▶ _Your goal_
Every line below that holds "none" must be copied.

▶ _Provided information_
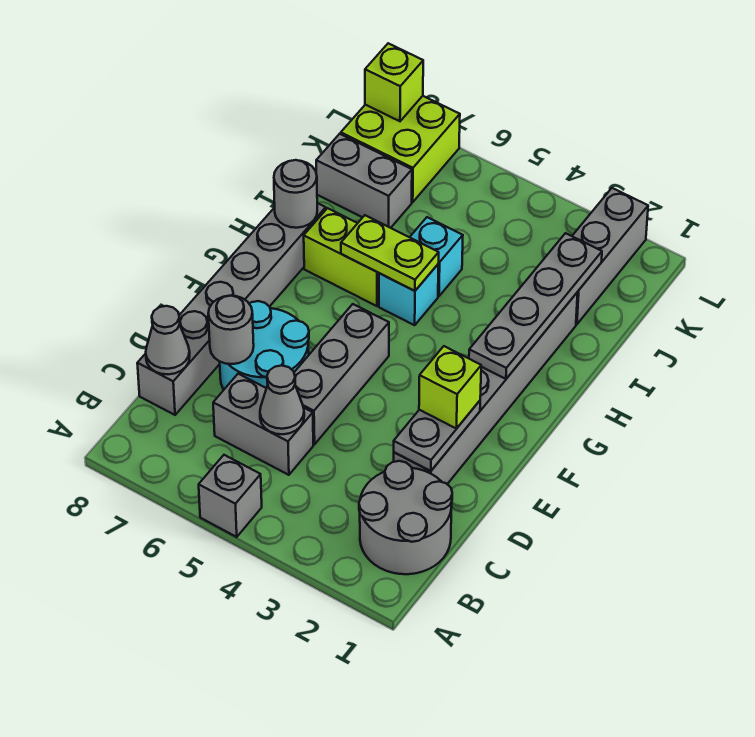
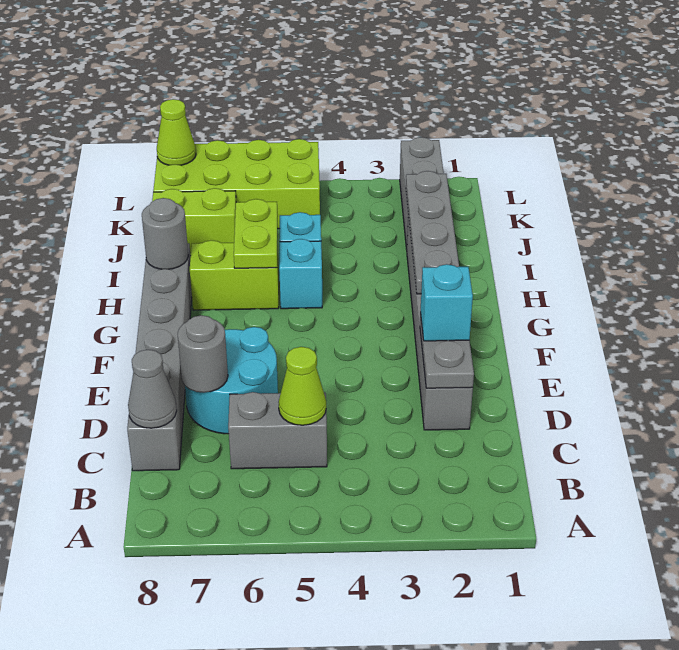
grey brick A5 level 1 -> none
grey round brick B1:C2 level 1 -> none
grey cone C5 level 2 -> lime cone C5 level 2
grey brick D5:F5 level 1 -> none
lime brick E2 level 3 -> cyan brick E2 level 3
lime plate H5:H6 level 2 -> lime plate H6:I6 level 2
grey brick J7:J8 level 1 -> lime brick J7:J8 level 1
lime brick K7:L8 level 1 -> lime brick K5:L8 level 1
lime brick L8 level 2 -> lime cone L8 level 2

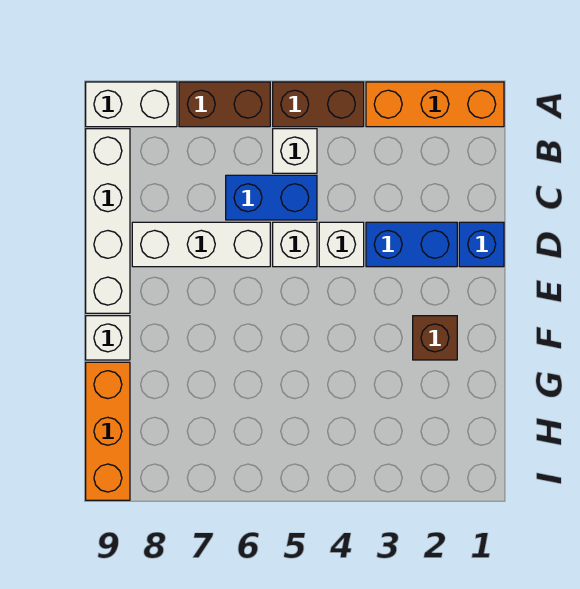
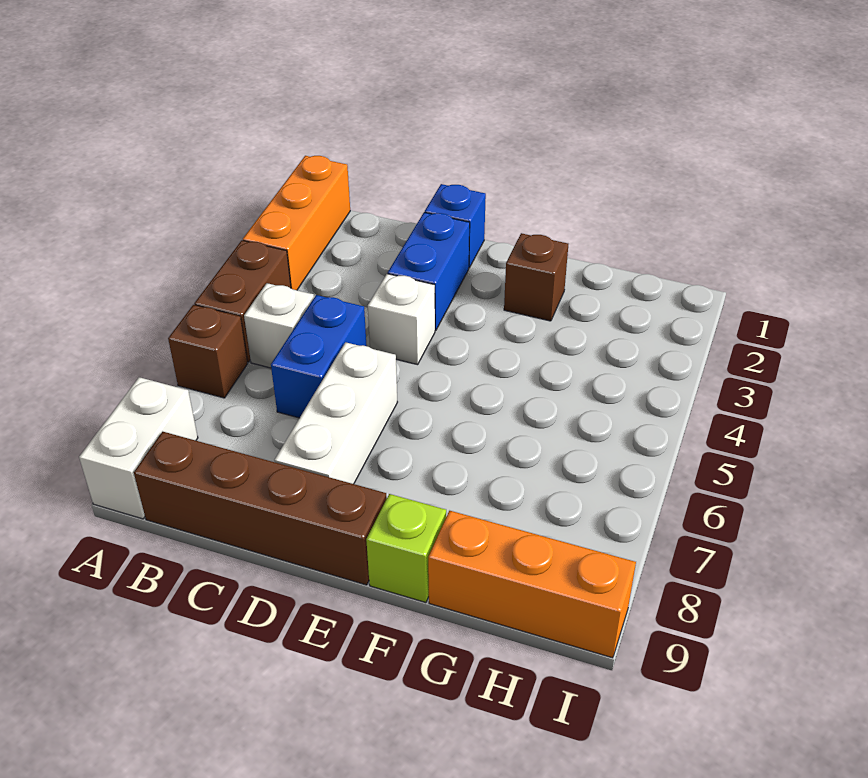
brown brick A6:A7 level 1 -> brown brick A6 level 1
white brick B9:E9 level 1 -> brown brick B9:E9 level 1
white brick D5 level 1 -> none
white brick F9 level 1 -> lime brick F9 level 1

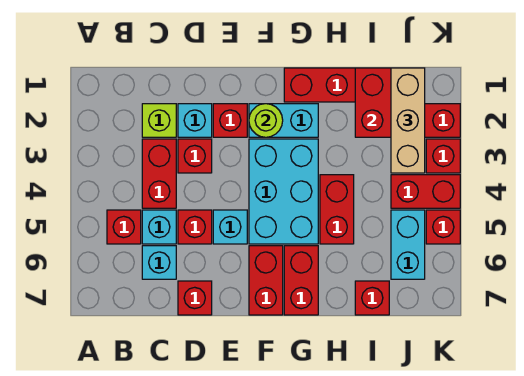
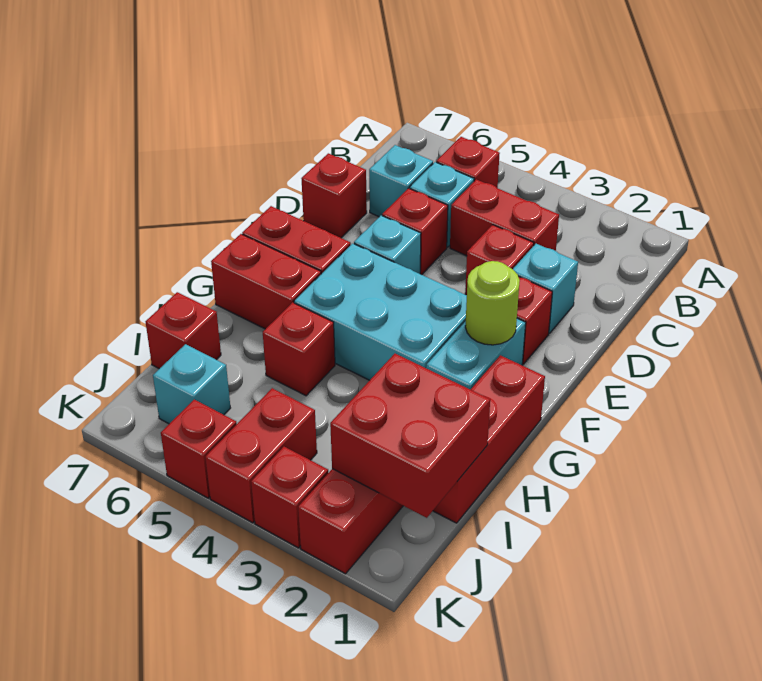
lime brick C2 level 1 -> none
red brick H4:H5 level 1 -> red brick H5 level 1
tan brick J1:J3 level 3 -> none
cyan brick J5:J6 level 1 -> cyan brick J6 level 1

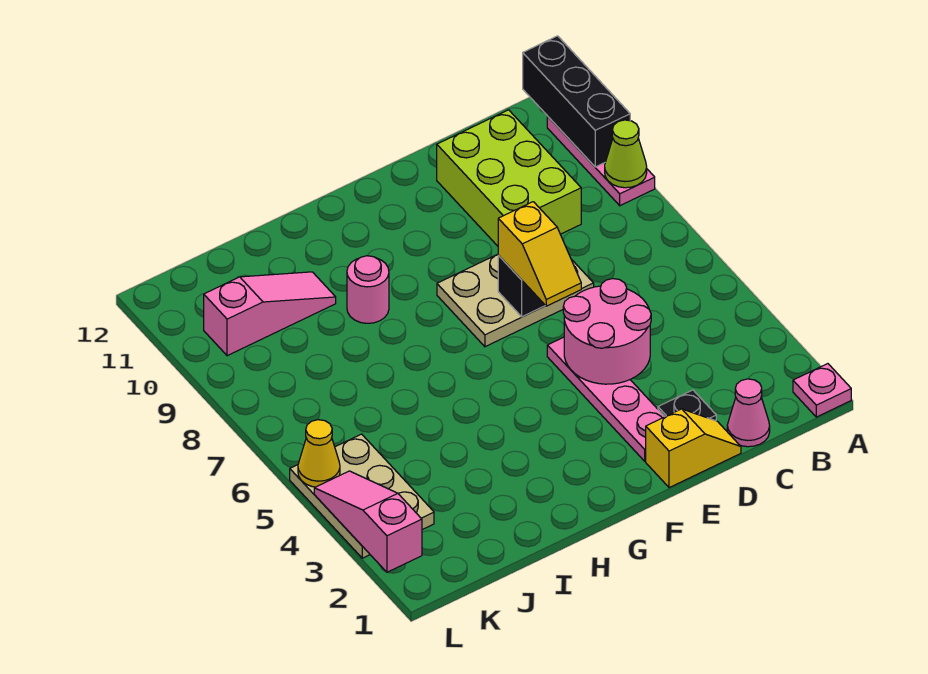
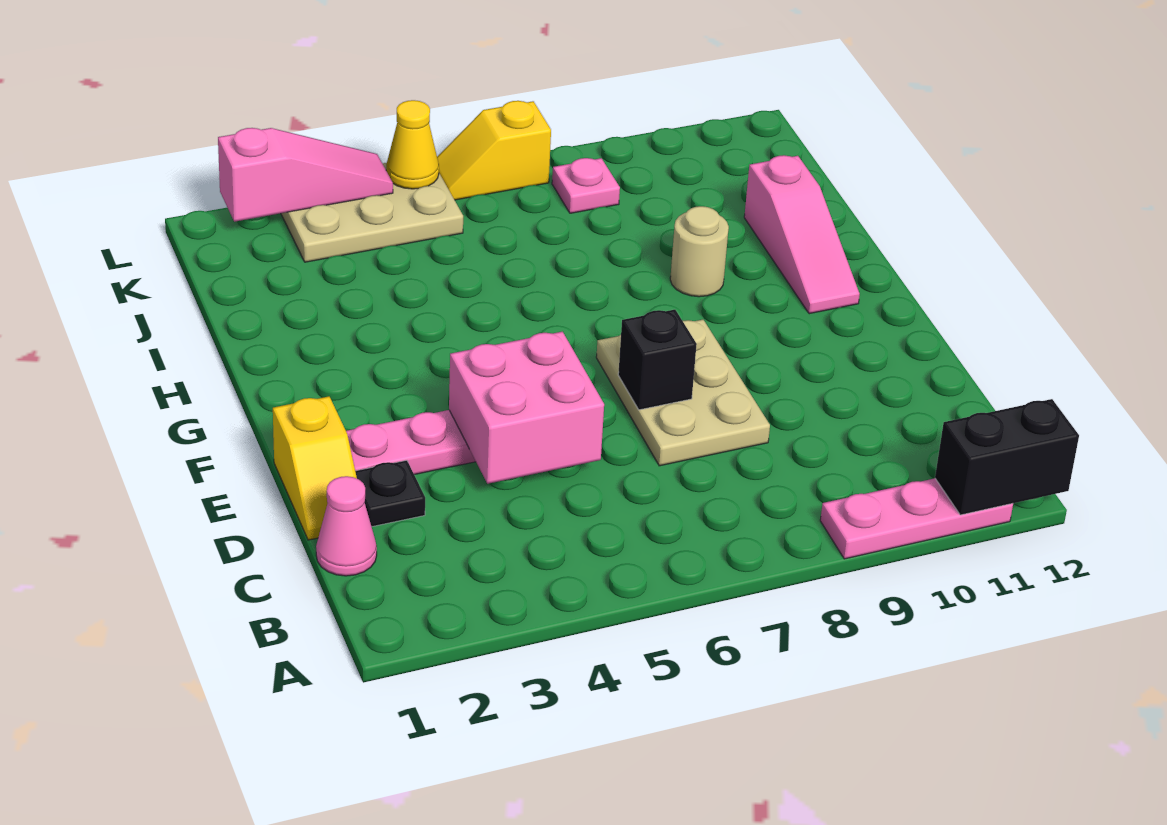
pink plate A1 level 1 -> pink plate K8 level 1
lime cone A9 level 2 -> none
black brick A10:A12 level 2 -> black brick A11:A12 level 2
lime brick C9:D11 level 1 -> none
pink round brick D4:E5 level 2 -> pink brick D4:E5 level 2
yellow slope E6:E7 level 3 top 7 -> yellow slope L6:L7 level 1 top 7
pink round brick H9 level 1 -> tan round brick H9 level 1
pink slope I10:K10 level 1 top K -> pink slope G11:I11 level 1 top I

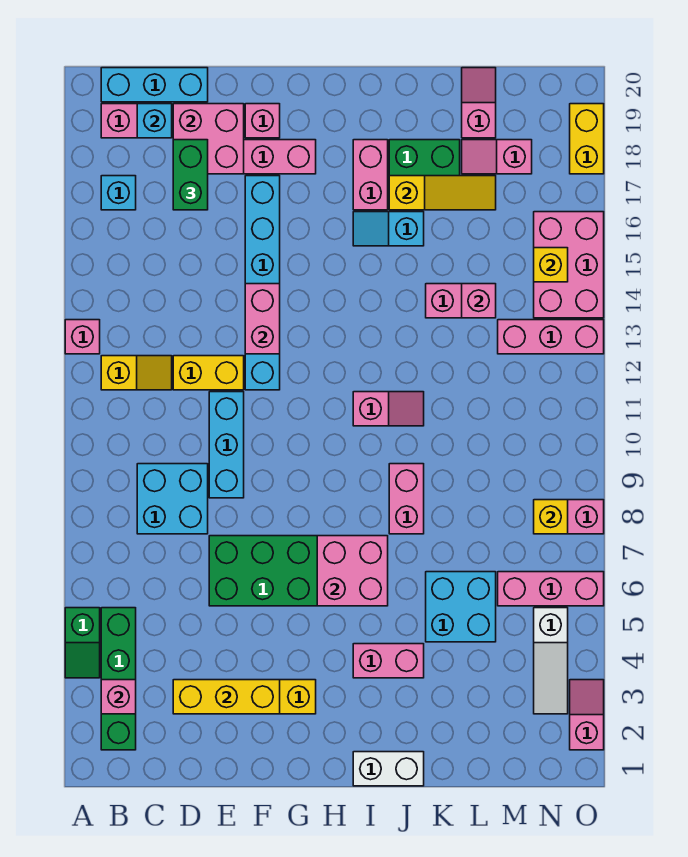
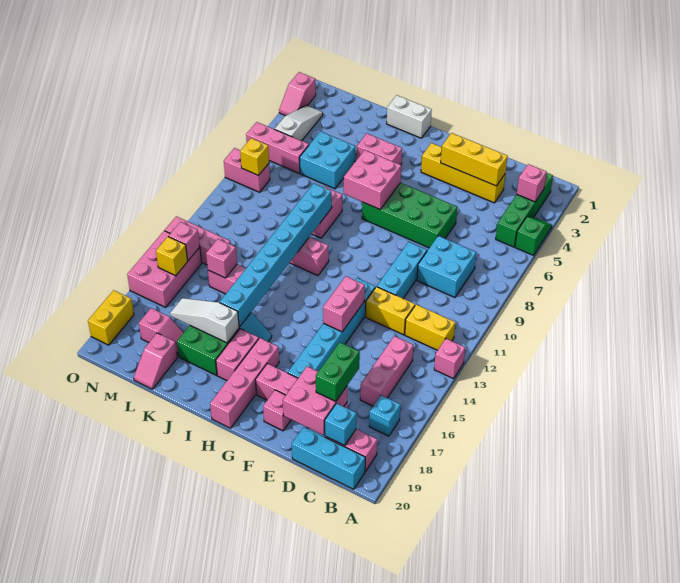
yellow slope B12:C12 level 1 top B -> yellow brick B12:C12 level 1
none -> pink brick C14:C16 level 1
none -> pink brick H17:H20 level 1
none -> cyan brick J9:J16 level 2
yellow slope J17:L17 level 2 top J -> white slope J17:L17 level 2 top J
none -> pink brick N14 level 2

▶ _Written response_
grey brick A5 level 1 -> none
grey round brick B1:C2 level 1 -> none
grey brick D5:F5 level 1 -> none
white brick D5 level 1 -> none
lime brick C2 level 1 -> none
tan brick J1:J3 level 3 -> none
lime cone A9 level 2 -> none
lime brick C9:D11 level 1 -> none
none -> pink brick C14:C16 level 1
none -> pink brick H17:H20 level 1
none -> cyan brick J9:J16 level 2
none -> pink brick N14 level 2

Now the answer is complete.